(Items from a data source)
— Start —
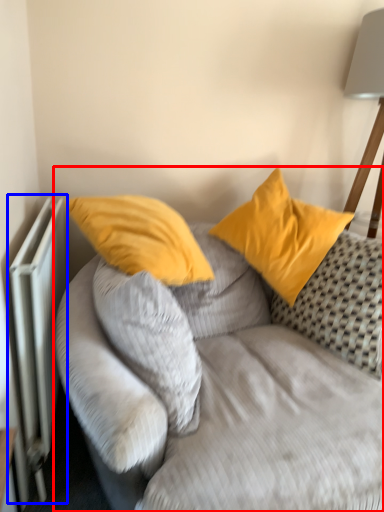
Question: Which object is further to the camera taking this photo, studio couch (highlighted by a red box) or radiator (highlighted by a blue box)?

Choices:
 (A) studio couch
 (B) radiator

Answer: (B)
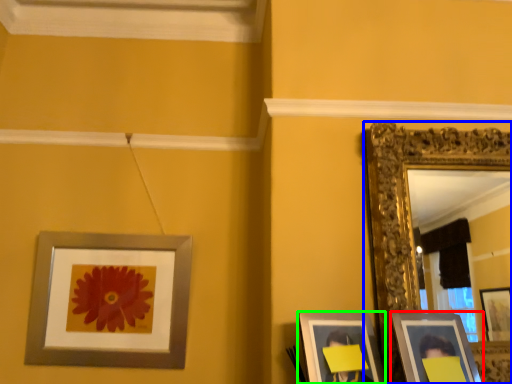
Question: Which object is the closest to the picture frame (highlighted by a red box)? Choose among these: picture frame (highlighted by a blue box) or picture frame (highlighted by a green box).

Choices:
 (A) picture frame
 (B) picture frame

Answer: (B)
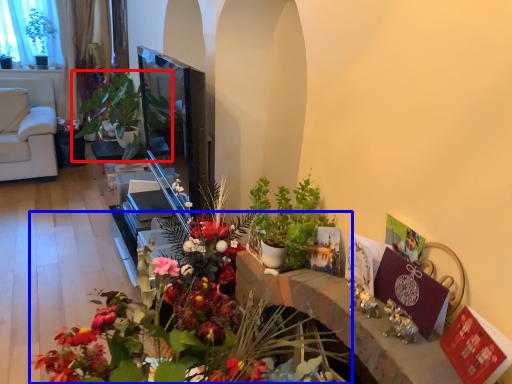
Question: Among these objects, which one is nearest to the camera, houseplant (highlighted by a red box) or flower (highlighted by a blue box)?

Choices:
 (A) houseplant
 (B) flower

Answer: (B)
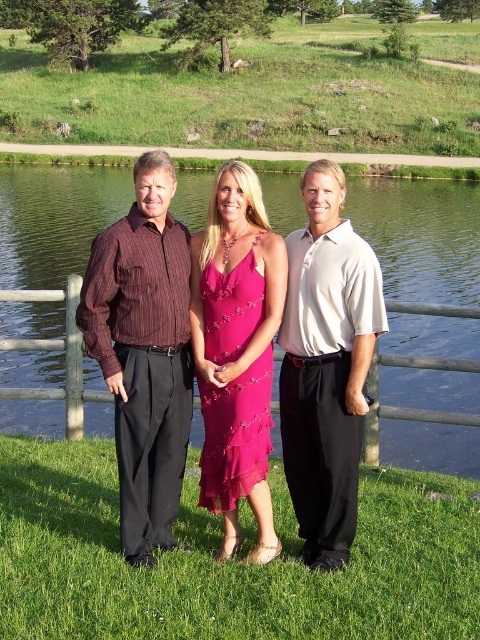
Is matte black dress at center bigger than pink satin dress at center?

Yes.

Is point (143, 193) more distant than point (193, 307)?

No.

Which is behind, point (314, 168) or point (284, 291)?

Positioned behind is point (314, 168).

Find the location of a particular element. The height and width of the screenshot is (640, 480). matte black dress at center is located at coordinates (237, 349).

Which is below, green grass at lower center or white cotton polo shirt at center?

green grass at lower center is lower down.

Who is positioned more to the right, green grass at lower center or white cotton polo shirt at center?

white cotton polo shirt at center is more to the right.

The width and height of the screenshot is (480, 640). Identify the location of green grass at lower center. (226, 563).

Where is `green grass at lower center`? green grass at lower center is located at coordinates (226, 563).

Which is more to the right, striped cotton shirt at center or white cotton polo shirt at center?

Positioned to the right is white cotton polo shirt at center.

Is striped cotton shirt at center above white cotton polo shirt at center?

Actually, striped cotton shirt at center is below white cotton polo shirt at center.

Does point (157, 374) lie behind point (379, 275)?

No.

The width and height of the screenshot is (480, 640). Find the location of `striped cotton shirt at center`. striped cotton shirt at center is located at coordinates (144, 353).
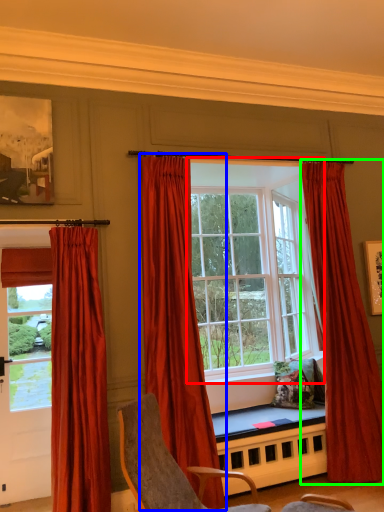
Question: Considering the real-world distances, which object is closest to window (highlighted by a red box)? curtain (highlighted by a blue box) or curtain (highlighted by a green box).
— End —
Reproduce every line of the listing above without changing a word, and omit the pictures from your output.

Question: Which object is further to the camera taking this photo, studio couch (highlighted by a red box) or radiator (highlighted by a blue box)?

Choices:
 (A) studio couch
 (B) radiator

Answer: (B)
Question: Which object is the closest to the picture frame (highlighted by a red box)? Choose among these: picture frame (highlighted by a blue box) or picture frame (highlighted by a green box).

Choices:
 (A) picture frame
 (B) picture frame

Answer: (B)
Question: Among these objects, which one is nearest to the camera, houseplant (highlighted by a red box) or flower (highlighted by a blue box)?

Choices:
 (A) houseplant
 (B) flower

Answer: (B)
Is matte black dress at center bigger than pink satin dress at center?

Yes.

Is point (143, 193) more distant than point (193, 307)?

No.

Which is behind, point (314, 168) or point (284, 291)?

Positioned behind is point (314, 168).

Find the location of a particular element. The height and width of the screenshot is (640, 480). matte black dress at center is located at coordinates (237, 349).

Which is below, green grass at lower center or white cotton polo shirt at center?

green grass at lower center is lower down.

Who is positioned more to the right, green grass at lower center or white cotton polo shirt at center?

white cotton polo shirt at center is more to the right.

The width and height of the screenshot is (480, 640). Identify the location of green grass at lower center. (226, 563).

Where is `green grass at lower center`? green grass at lower center is located at coordinates (226, 563).

Which is more to the right, striped cotton shirt at center or white cotton polo shirt at center?

Positioned to the right is white cotton polo shirt at center.

Is striped cotton shirt at center above white cotton polo shirt at center?

Actually, striped cotton shirt at center is below white cotton polo shirt at center.

Does point (157, 374) lie behind point (379, 275)?

No.

The width and height of the screenshot is (480, 640). Find the location of `striped cotton shirt at center`. striped cotton shirt at center is located at coordinates (144, 353).
Question: Considering the real-world distances, which object is closest to window (highlighted by a red box)? curtain (highlighted by a blue box) or curtain (highlighted by a green box).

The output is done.